(Provided entries Opens)
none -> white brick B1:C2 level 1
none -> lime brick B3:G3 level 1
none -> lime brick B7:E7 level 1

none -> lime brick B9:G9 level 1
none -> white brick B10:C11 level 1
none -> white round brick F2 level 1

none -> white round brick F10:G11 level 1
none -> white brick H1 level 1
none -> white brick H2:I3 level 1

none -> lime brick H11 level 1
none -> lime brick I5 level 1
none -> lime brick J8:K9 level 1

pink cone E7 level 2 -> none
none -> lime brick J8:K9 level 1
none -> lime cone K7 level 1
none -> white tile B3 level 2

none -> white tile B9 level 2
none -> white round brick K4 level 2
(Provided entries Closes)
**Problem details:** Reproduce the entries exactly, starting at their first line and stopping after the line with "none -> white brick H1 level 1".

**Task response:**
none -> white brick B1:C2 level 1
none -> lime brick B3:G3 level 1
none -> lime brick B7:E7 level 1

none -> lime brick B9:G9 level 1
none -> white brick B10:C11 level 1
none -> white round brick F2 level 1

none -> white round brick F10:G11 level 1
none -> white brick H1 level 1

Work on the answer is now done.